Required work:
Wherever a picture appears in the data below, omit it, and restate everything else word for word.

Input:
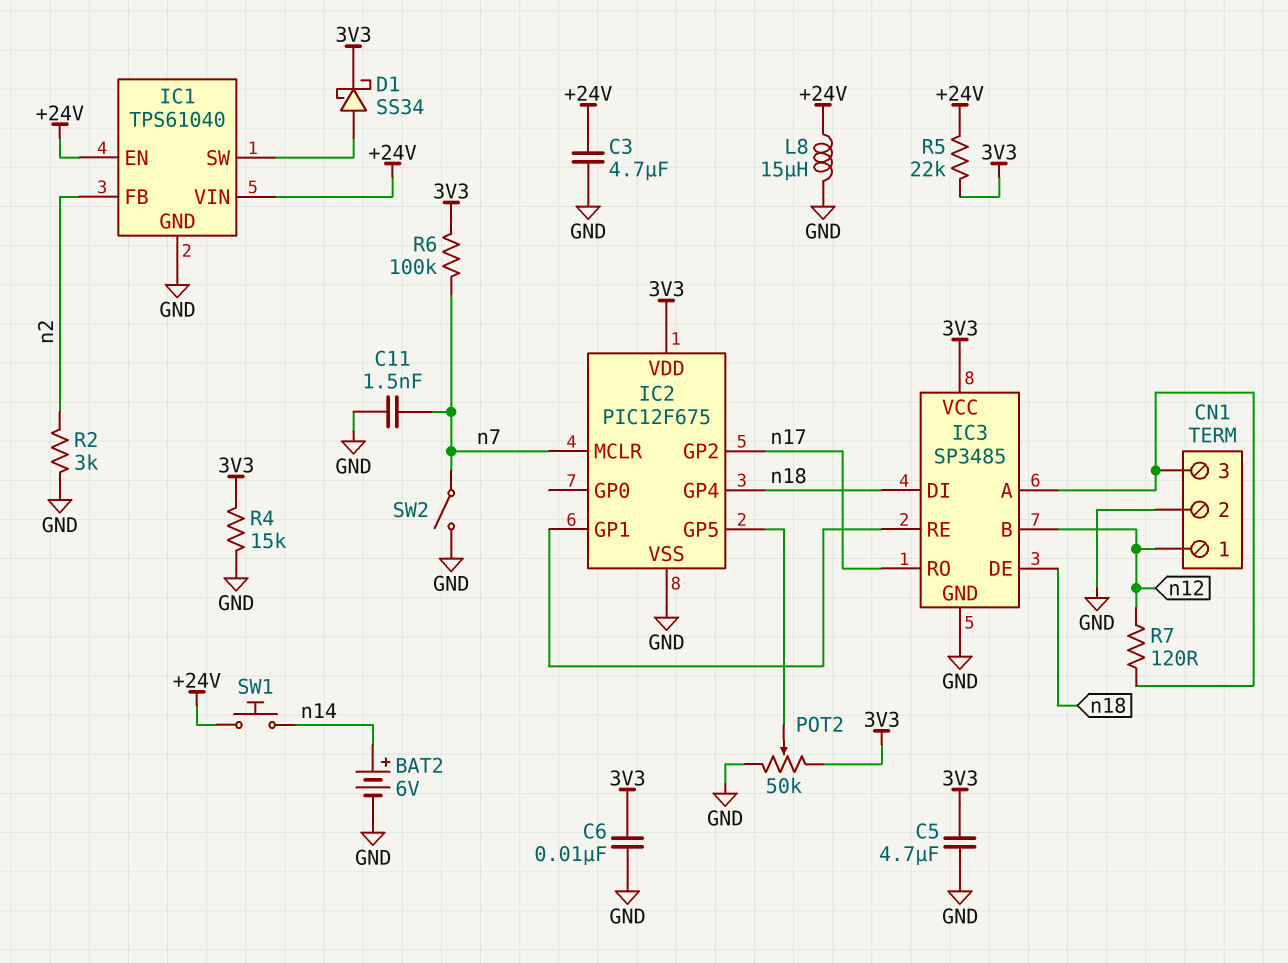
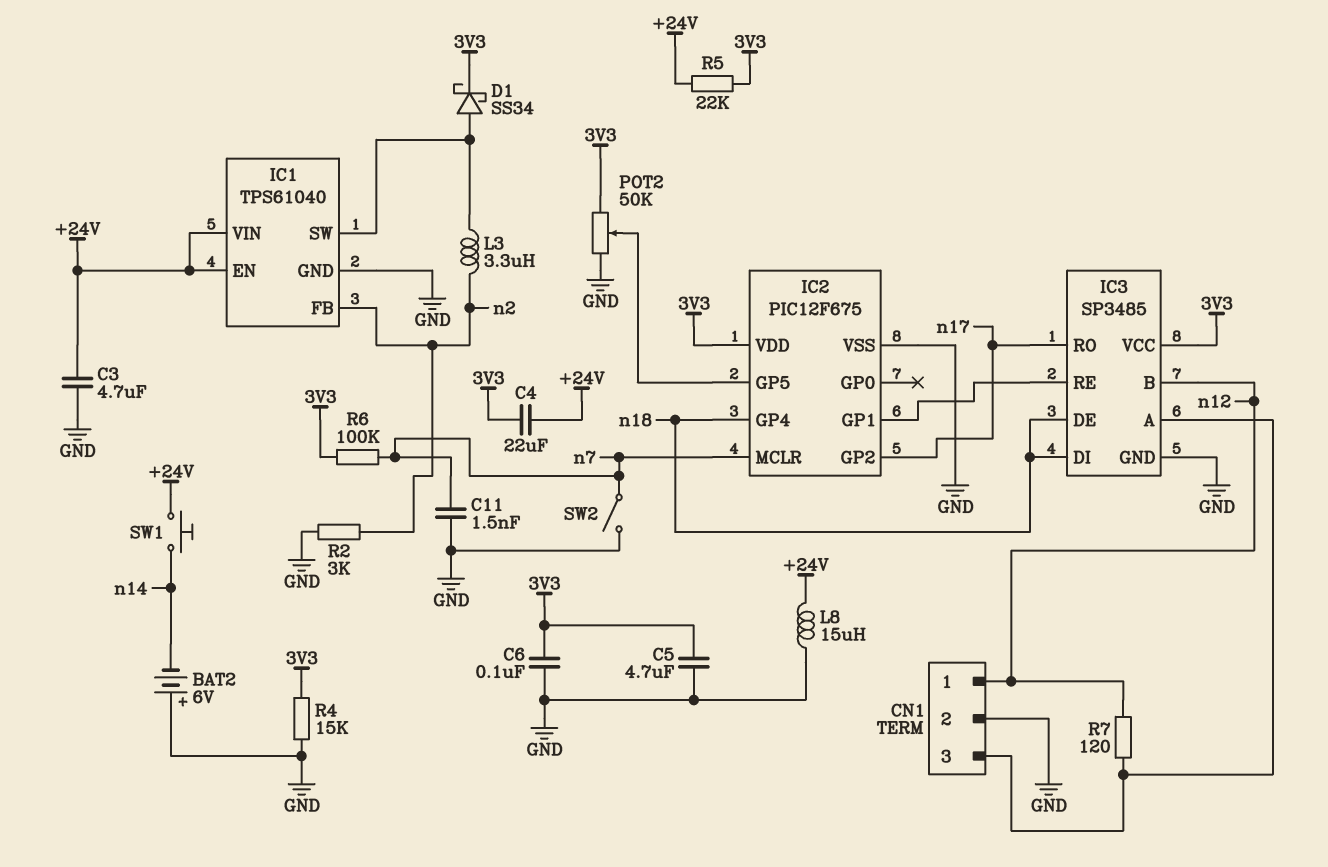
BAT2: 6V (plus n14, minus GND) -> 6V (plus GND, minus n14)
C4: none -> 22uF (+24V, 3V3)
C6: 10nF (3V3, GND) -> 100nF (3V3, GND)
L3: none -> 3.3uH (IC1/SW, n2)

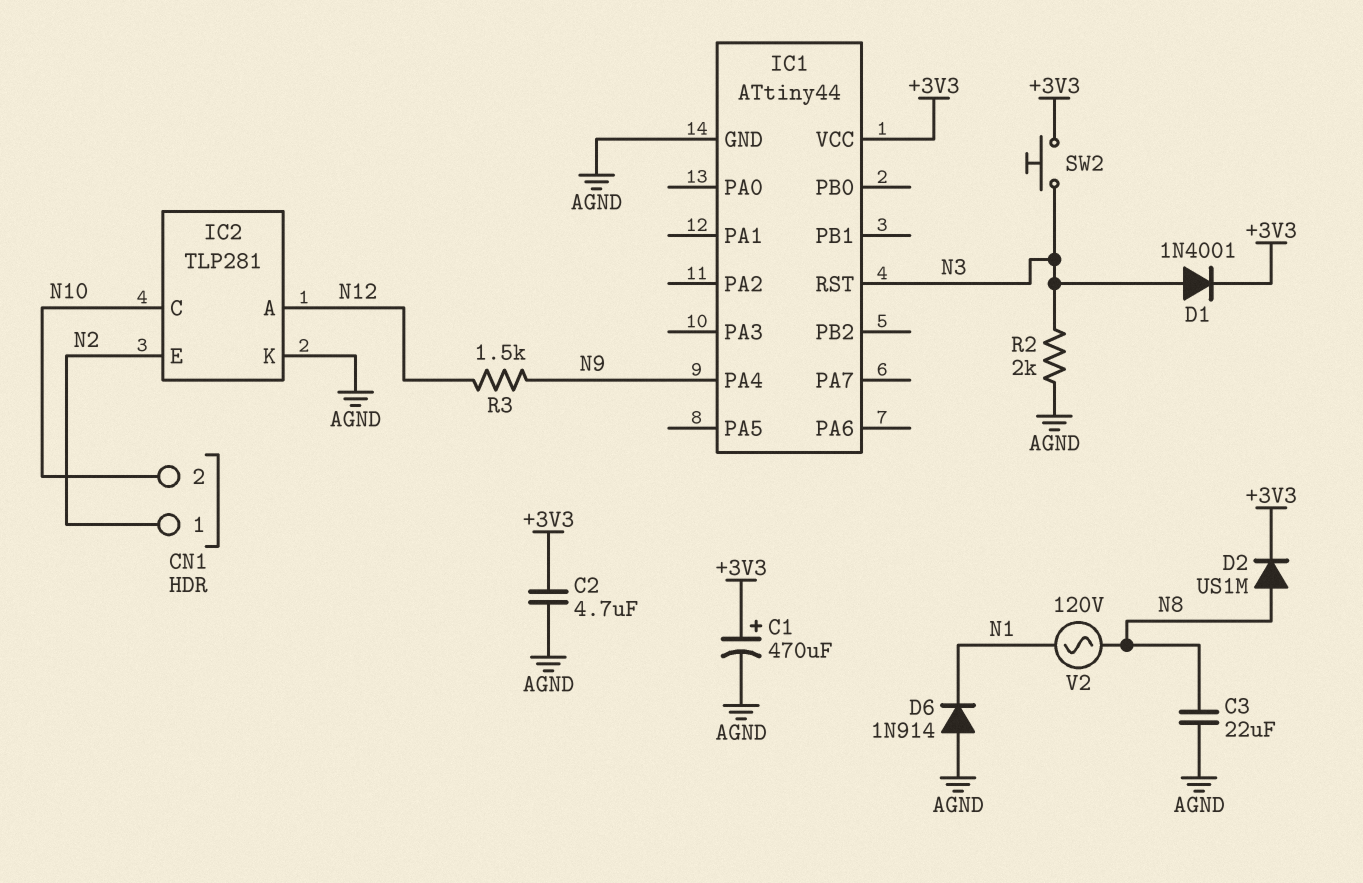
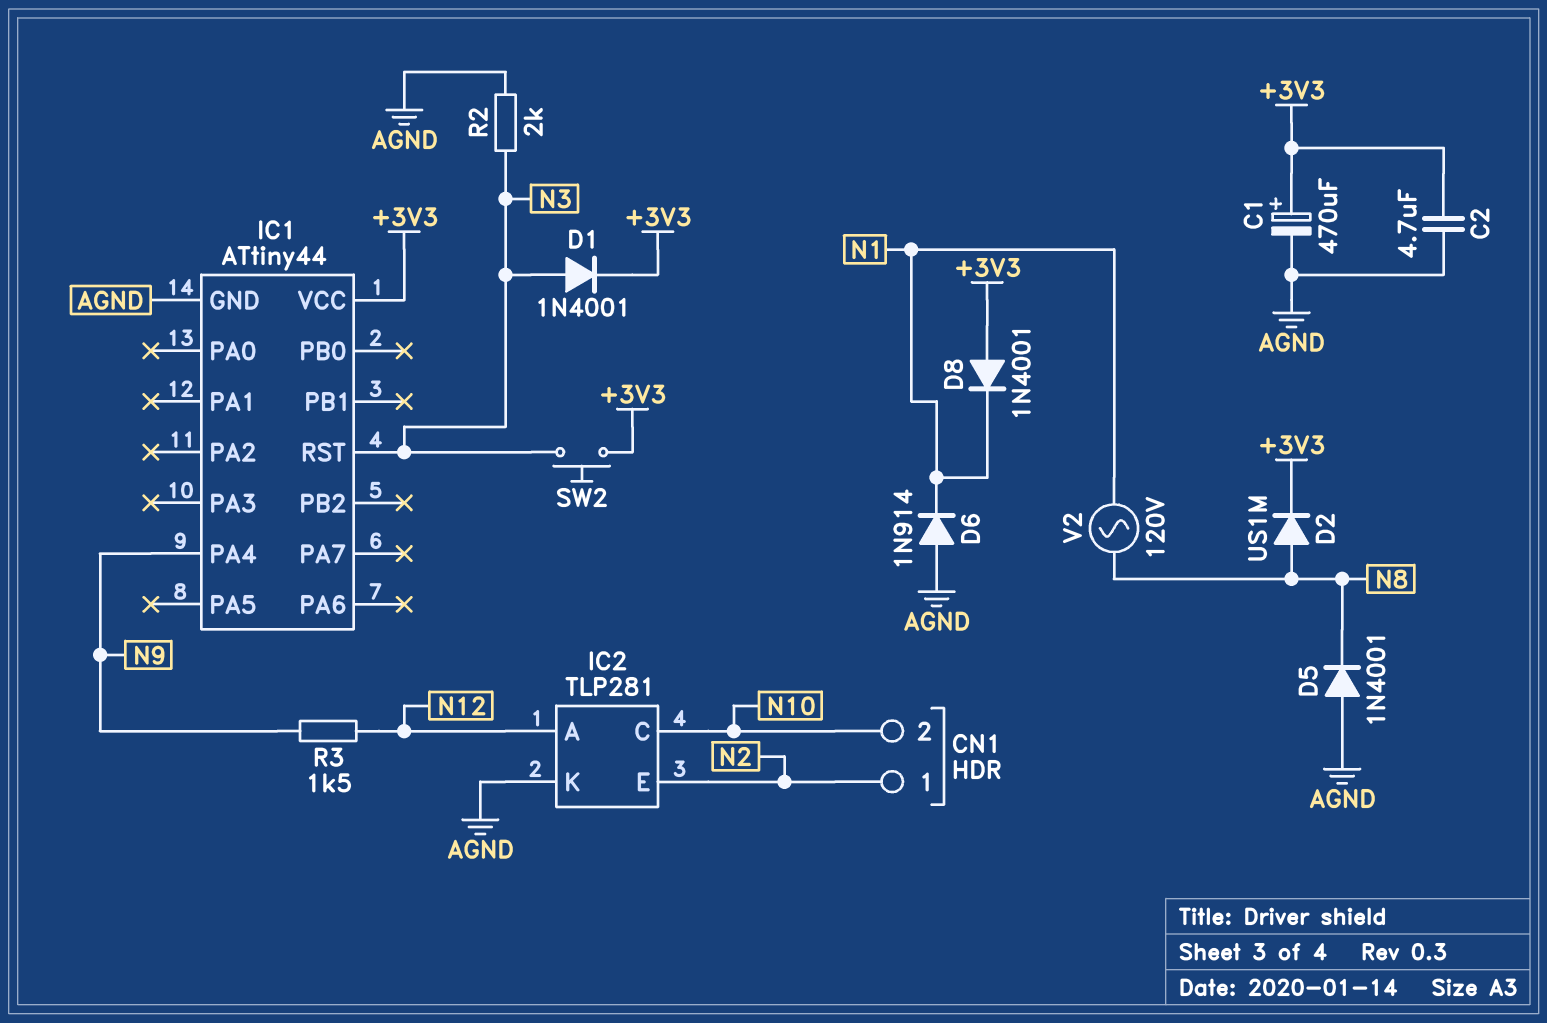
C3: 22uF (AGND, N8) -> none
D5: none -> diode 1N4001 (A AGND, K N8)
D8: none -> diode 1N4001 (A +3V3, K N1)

Solved problem:
BAT2: 6V (plus n14, minus GND) -> 6V (plus GND, minus n14)
C4: none -> 22uF (+24V, 3V3)
C6: 10nF (3V3, GND) -> 100nF (3V3, GND)
L3: none -> 3.3uH (IC1/SW, n2)

C3: 22uF (AGND, N8) -> none
D5: none -> diode 1N4001 (A AGND, K N8)
D8: none -> diode 1N4001 (A +3V3, K N1)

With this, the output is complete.